--- Data supplied ---
=== Begin Enclosure ===

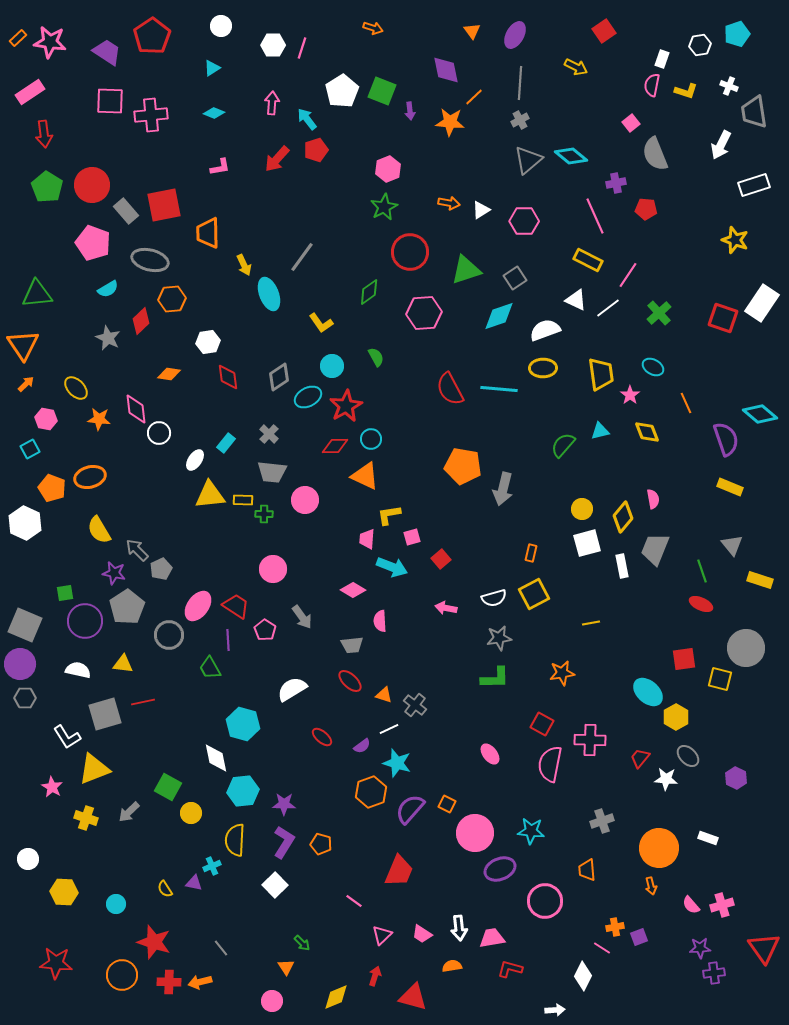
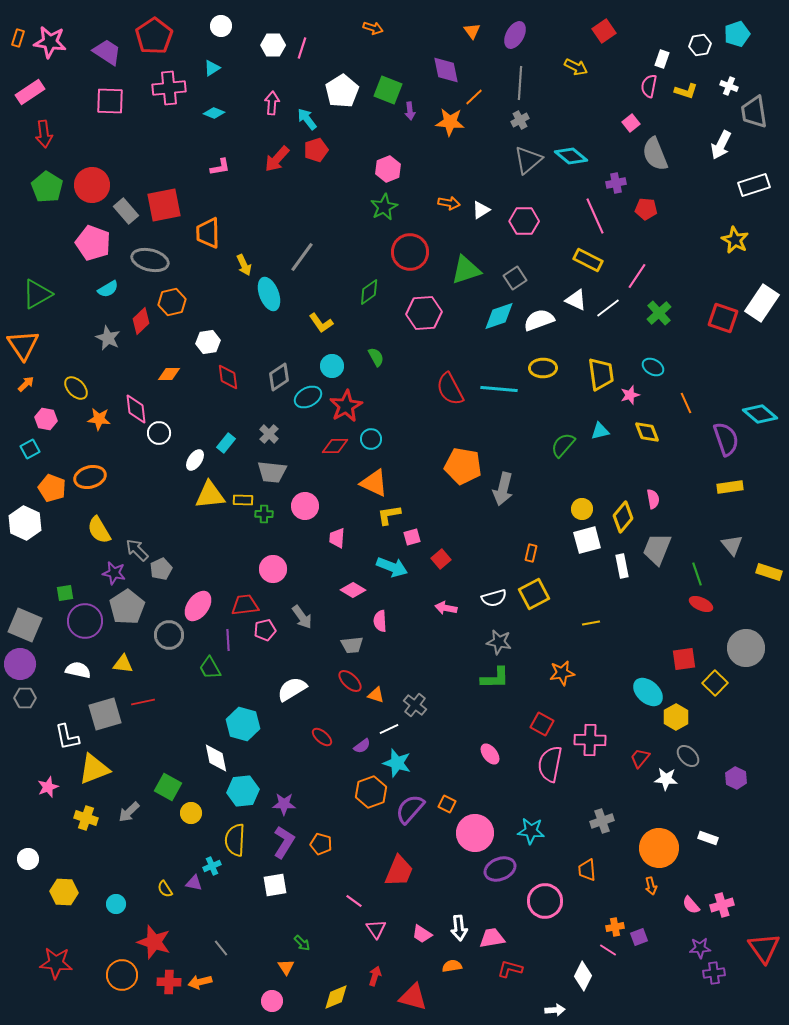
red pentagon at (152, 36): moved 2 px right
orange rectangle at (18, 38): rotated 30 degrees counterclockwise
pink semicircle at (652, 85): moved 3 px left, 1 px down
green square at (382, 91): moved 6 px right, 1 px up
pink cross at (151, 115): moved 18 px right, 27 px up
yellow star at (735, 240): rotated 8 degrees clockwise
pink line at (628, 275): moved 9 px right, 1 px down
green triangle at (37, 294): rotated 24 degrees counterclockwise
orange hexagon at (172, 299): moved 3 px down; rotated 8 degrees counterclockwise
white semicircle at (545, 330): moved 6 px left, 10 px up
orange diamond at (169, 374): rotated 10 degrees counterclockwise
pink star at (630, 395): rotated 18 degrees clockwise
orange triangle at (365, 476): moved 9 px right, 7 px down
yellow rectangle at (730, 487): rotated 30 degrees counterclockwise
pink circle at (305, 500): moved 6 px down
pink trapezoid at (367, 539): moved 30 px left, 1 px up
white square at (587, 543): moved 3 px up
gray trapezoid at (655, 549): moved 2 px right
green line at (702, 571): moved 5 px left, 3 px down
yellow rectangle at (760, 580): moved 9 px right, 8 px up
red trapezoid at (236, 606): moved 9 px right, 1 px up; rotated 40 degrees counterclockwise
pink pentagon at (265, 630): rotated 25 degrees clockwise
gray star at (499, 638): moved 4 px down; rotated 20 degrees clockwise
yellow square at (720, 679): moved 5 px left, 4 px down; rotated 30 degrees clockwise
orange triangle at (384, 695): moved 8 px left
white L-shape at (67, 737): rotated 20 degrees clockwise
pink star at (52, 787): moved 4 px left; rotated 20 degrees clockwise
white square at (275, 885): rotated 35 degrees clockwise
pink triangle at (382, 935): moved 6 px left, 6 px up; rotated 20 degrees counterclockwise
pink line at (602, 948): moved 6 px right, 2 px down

=== End Enclosure ===
=== Begin Enclosure ===

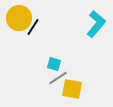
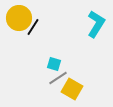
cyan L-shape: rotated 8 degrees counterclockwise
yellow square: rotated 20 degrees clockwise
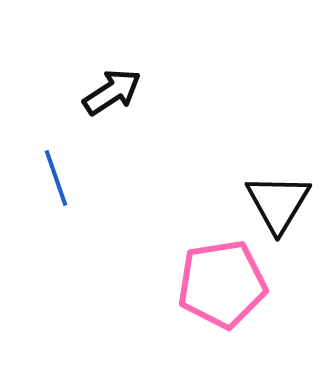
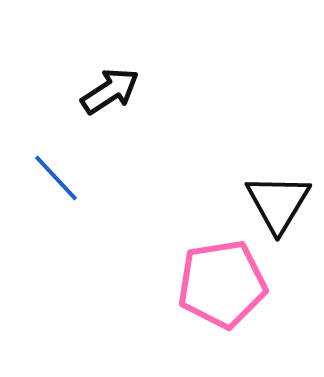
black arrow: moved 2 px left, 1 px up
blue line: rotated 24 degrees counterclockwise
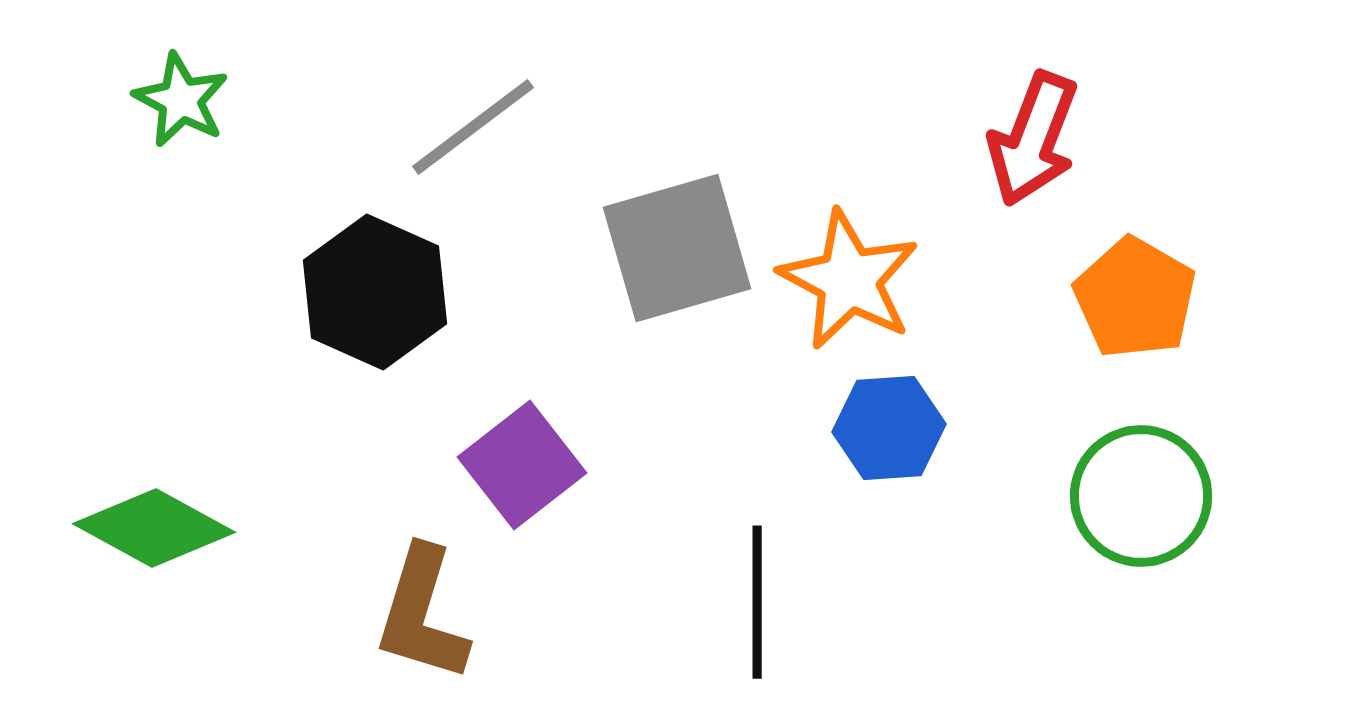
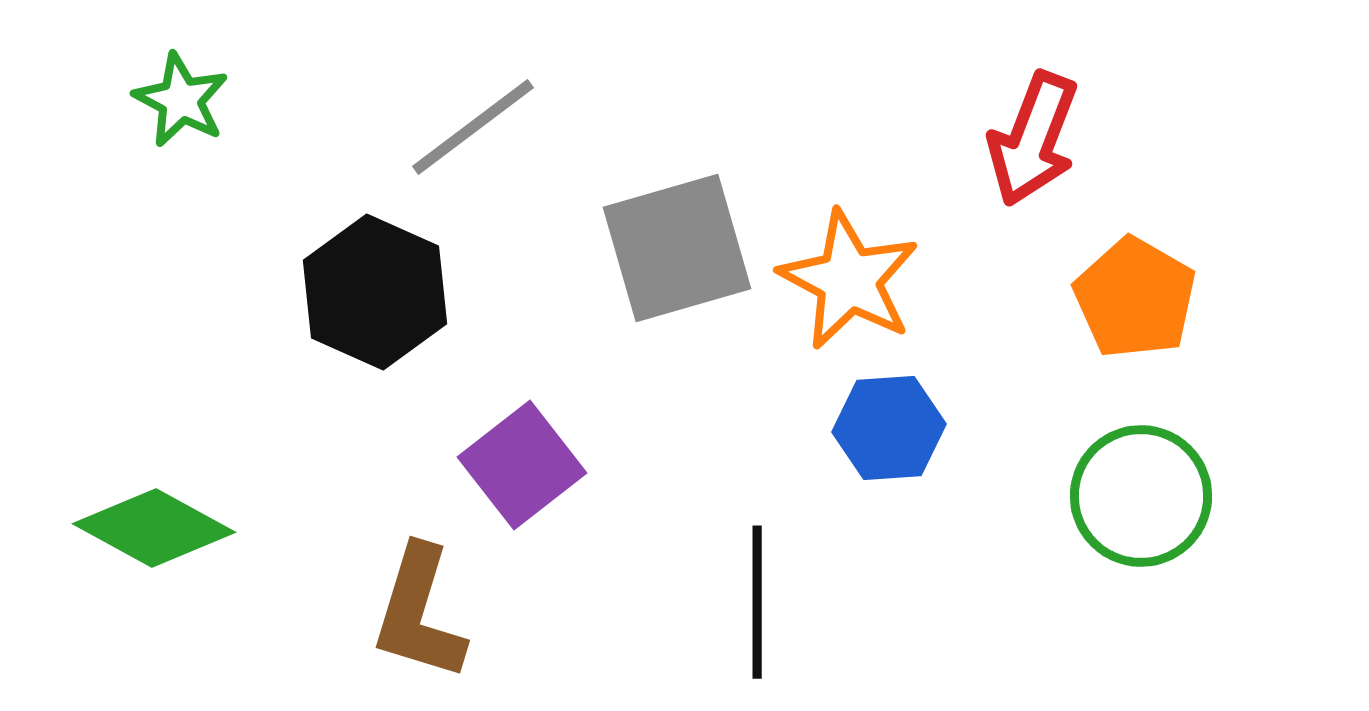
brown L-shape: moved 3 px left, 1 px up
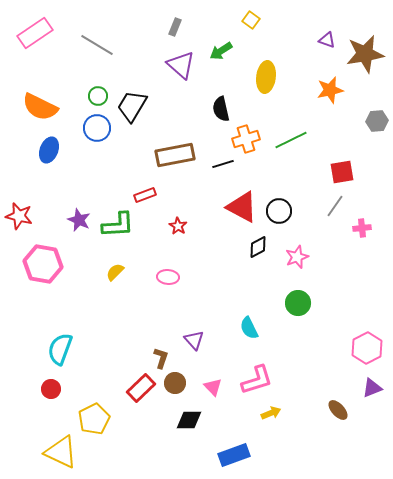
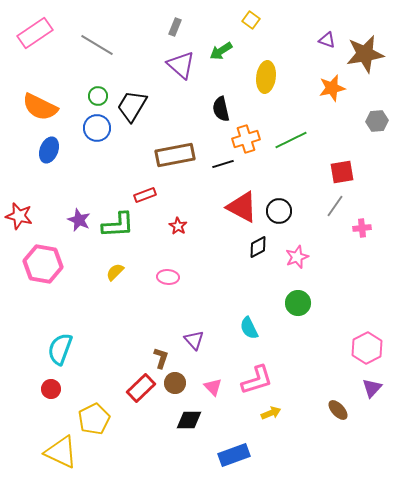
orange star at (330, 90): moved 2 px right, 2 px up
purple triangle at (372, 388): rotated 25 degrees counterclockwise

=== End Enclosure ===
=== Begin Enclosure ===

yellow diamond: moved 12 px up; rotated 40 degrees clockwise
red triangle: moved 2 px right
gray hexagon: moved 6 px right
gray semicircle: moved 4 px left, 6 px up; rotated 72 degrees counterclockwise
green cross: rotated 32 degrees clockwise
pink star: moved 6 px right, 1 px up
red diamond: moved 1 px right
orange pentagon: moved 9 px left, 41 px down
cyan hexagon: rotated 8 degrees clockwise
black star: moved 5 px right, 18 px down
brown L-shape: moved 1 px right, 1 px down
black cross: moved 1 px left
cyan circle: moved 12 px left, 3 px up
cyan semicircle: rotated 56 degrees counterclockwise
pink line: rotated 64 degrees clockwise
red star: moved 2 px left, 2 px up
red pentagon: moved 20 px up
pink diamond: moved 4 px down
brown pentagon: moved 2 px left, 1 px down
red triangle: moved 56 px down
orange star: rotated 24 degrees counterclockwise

=== End Enclosure ===

--- Exercise directions ---
Using the data above, reproduce exactly the lines between those holding "pink line at (628, 275): moved" and "pink line at (602, 948): moved", inclusive, and no others.

--- Response to this task ---
pink line at (628, 275): moved 9 px right, 1 px down
green triangle at (37, 294): rotated 24 degrees counterclockwise
orange hexagon at (172, 299): moved 3 px down; rotated 8 degrees counterclockwise
white semicircle at (545, 330): moved 6 px left, 10 px up
orange diamond at (169, 374): rotated 10 degrees counterclockwise
pink star at (630, 395): rotated 18 degrees clockwise
orange triangle at (365, 476): moved 9 px right, 7 px down
yellow rectangle at (730, 487): rotated 30 degrees counterclockwise
pink circle at (305, 500): moved 6 px down
pink trapezoid at (367, 539): moved 30 px left, 1 px up
white square at (587, 543): moved 3 px up
gray trapezoid at (655, 549): moved 2 px right
green line at (702, 571): moved 5 px left, 3 px down
yellow rectangle at (760, 580): moved 9 px right, 8 px up
red trapezoid at (236, 606): moved 9 px right, 1 px up; rotated 40 degrees counterclockwise
pink pentagon at (265, 630): rotated 25 degrees clockwise
gray star at (499, 638): moved 4 px down; rotated 20 degrees clockwise
yellow square at (720, 679): moved 5 px left, 4 px down; rotated 30 degrees clockwise
orange triangle at (384, 695): moved 8 px left
white L-shape at (67, 737): rotated 20 degrees clockwise
pink star at (52, 787): moved 4 px left; rotated 20 degrees clockwise
white square at (275, 885): rotated 35 degrees clockwise
pink triangle at (382, 935): moved 6 px left, 6 px up; rotated 20 degrees counterclockwise
pink line at (602, 948): moved 6 px right, 2 px down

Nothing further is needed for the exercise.